## Task:
Beginning with the line that includes "<307,129> to <454,402>" and ending with the last line of the listing below, write out each line exactly, with no other output.

+ + + +

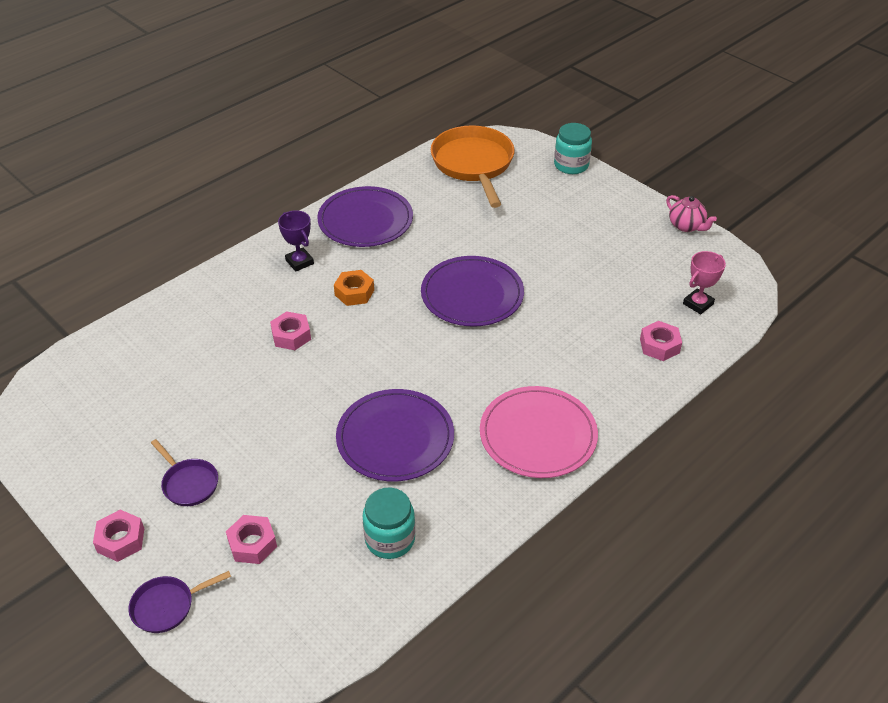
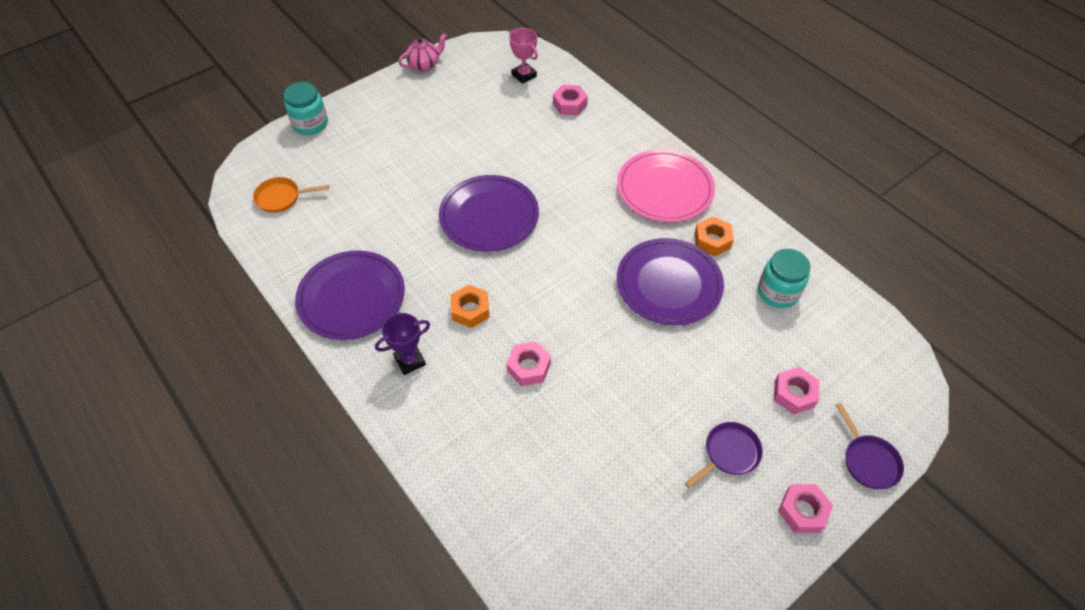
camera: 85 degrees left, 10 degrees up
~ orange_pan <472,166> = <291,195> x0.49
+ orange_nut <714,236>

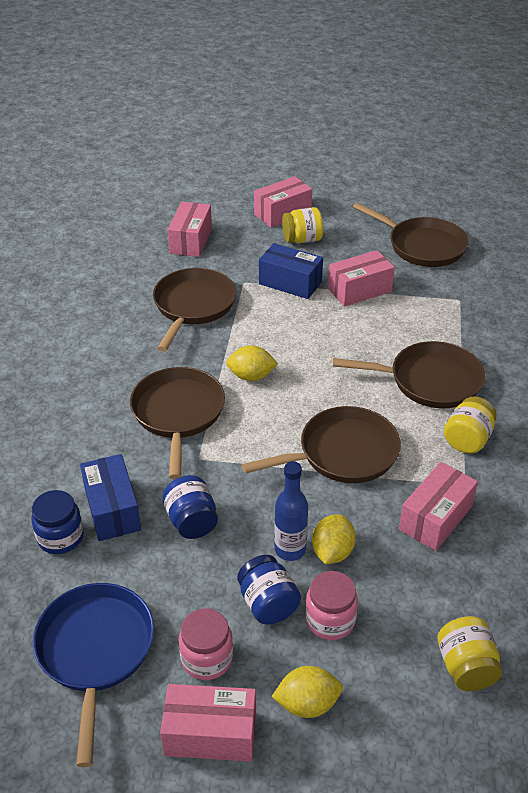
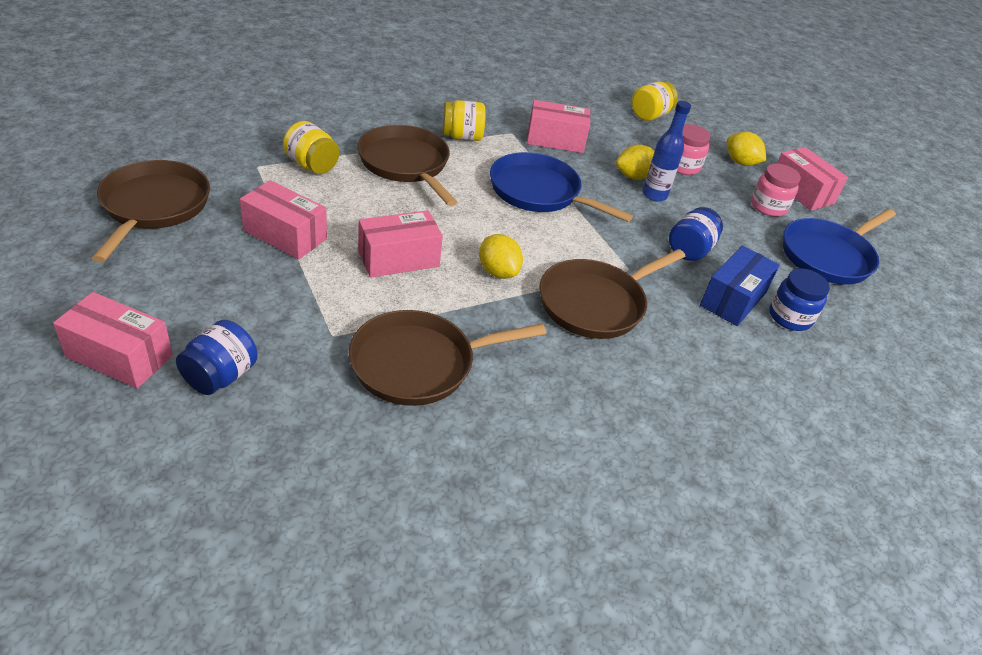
camera: 130 degrees left, 0 degrees up
~ pink_box <190,229> to <400,244>
~ yellow_jar <302,225> to <311,147>
- blue_box <291,271>
~ brown_pan <321,444> to blue_pan <561,187>
~ blue_jar <269,589> to <217,357>

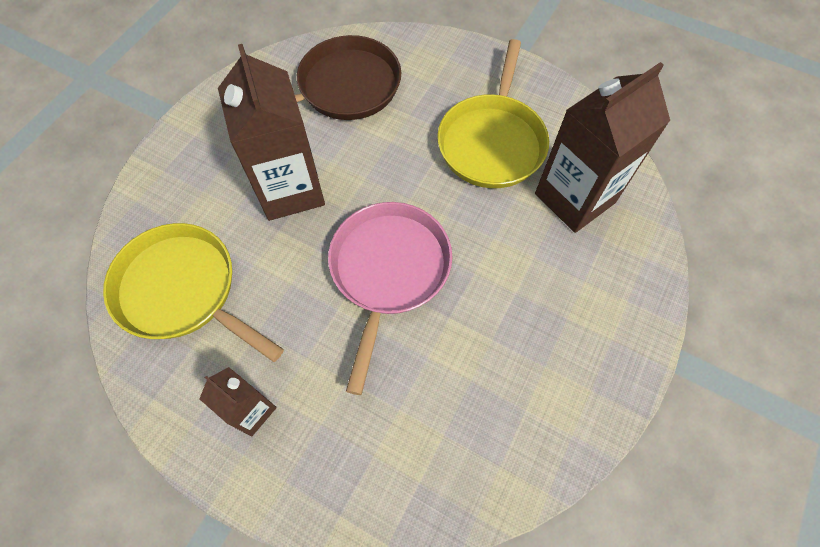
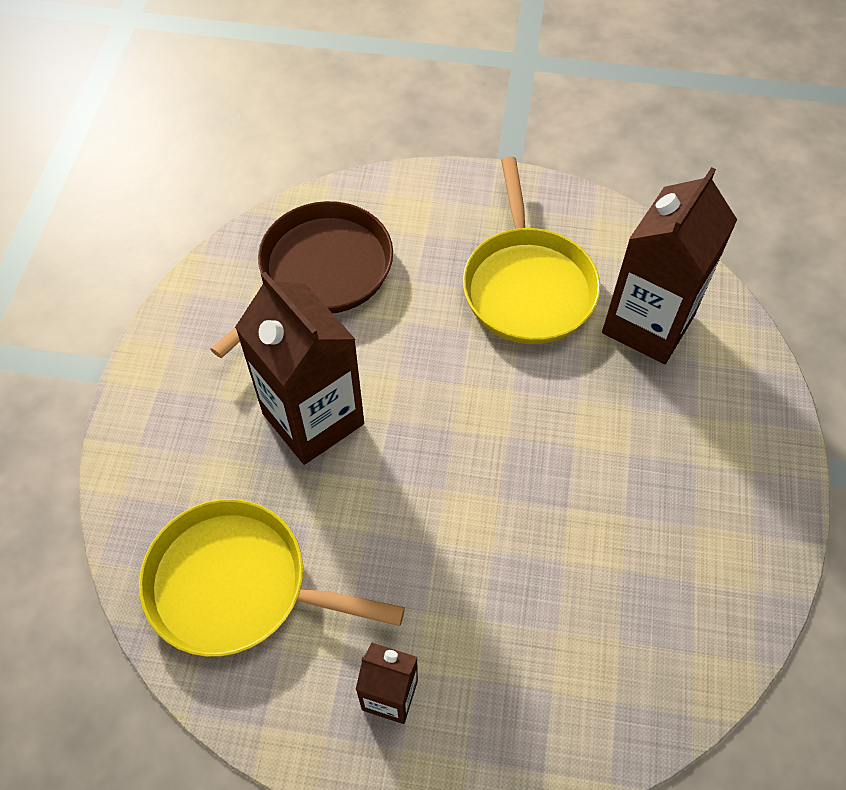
camera: 20 degrees left, 5 degrees down
- pink_pan <390,298>

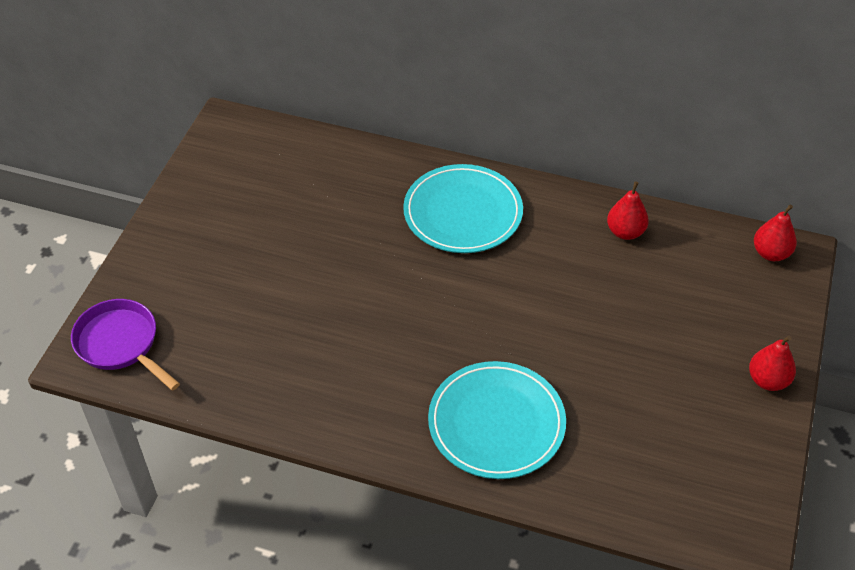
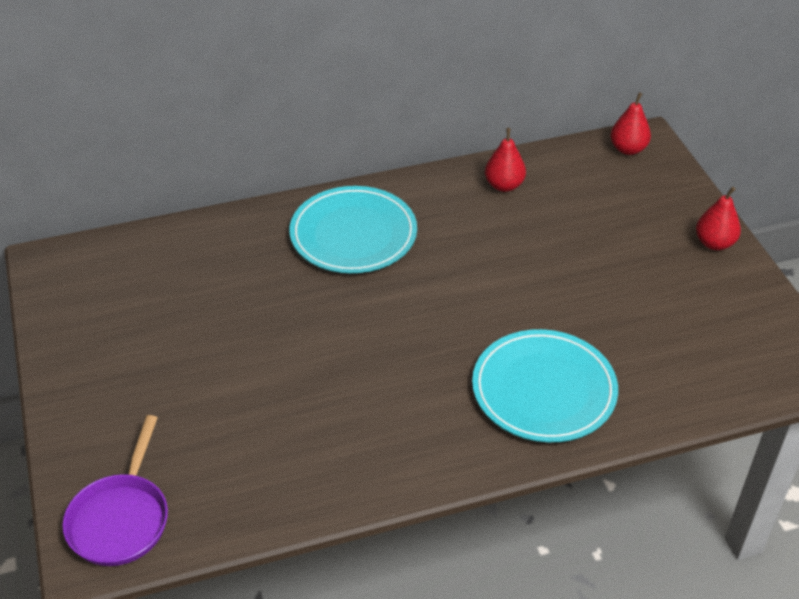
camera: 35 degrees left, 5 degrees down
~ purple_pan <125,345> = <115,490> 90 degrees counterclockwise

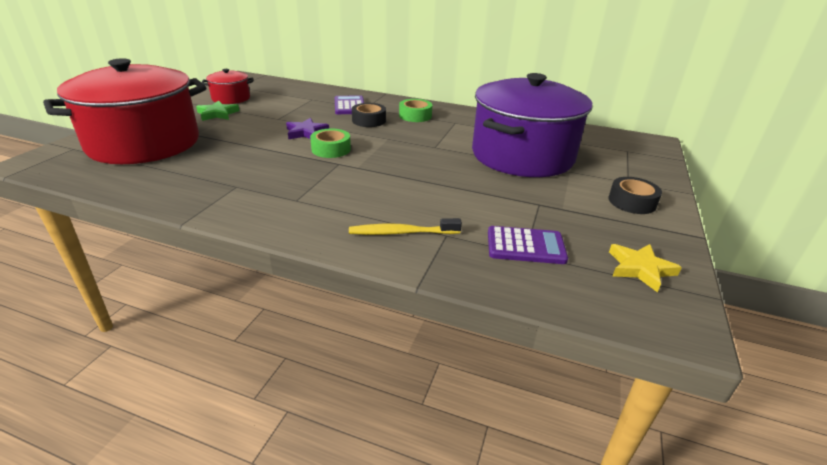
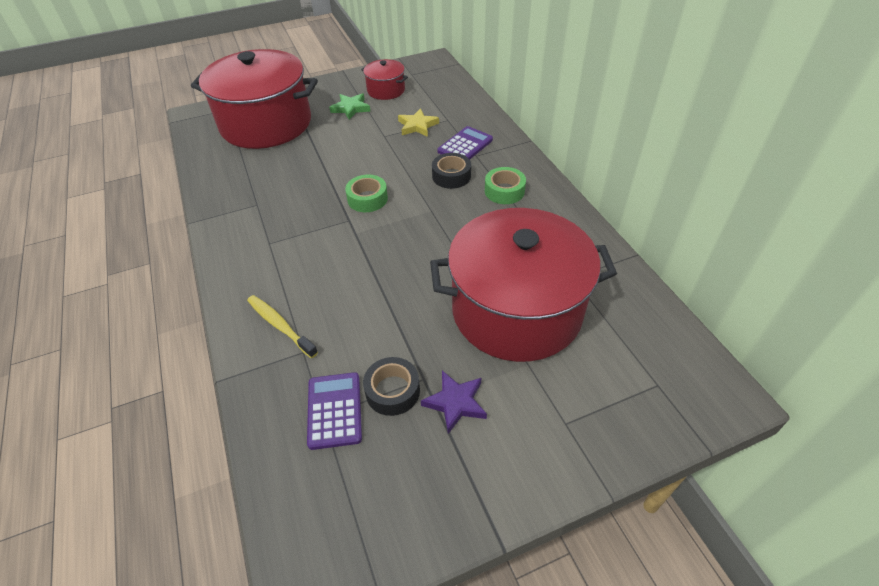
camera: 50 degrees right, 15 degrees up
~ purple_pot <532,125> to red_pot <523,285>
~ purple_star <307,129> to <454,402>
~ black_tape <635,195> to <391,386>
~ purple_calculator <528,245> = <334,411> 150 degrees counterclockwise
~ yellow_star <645,268> to <418,122>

+ + + +

## Output for this task:
~ purple_star <307,129> to <454,402>
~ black_tape <635,195> to <391,386>
~ purple_calculator <528,245> = <334,411> 150 degrees counterclockwise
~ yellow_star <645,268> to <418,122>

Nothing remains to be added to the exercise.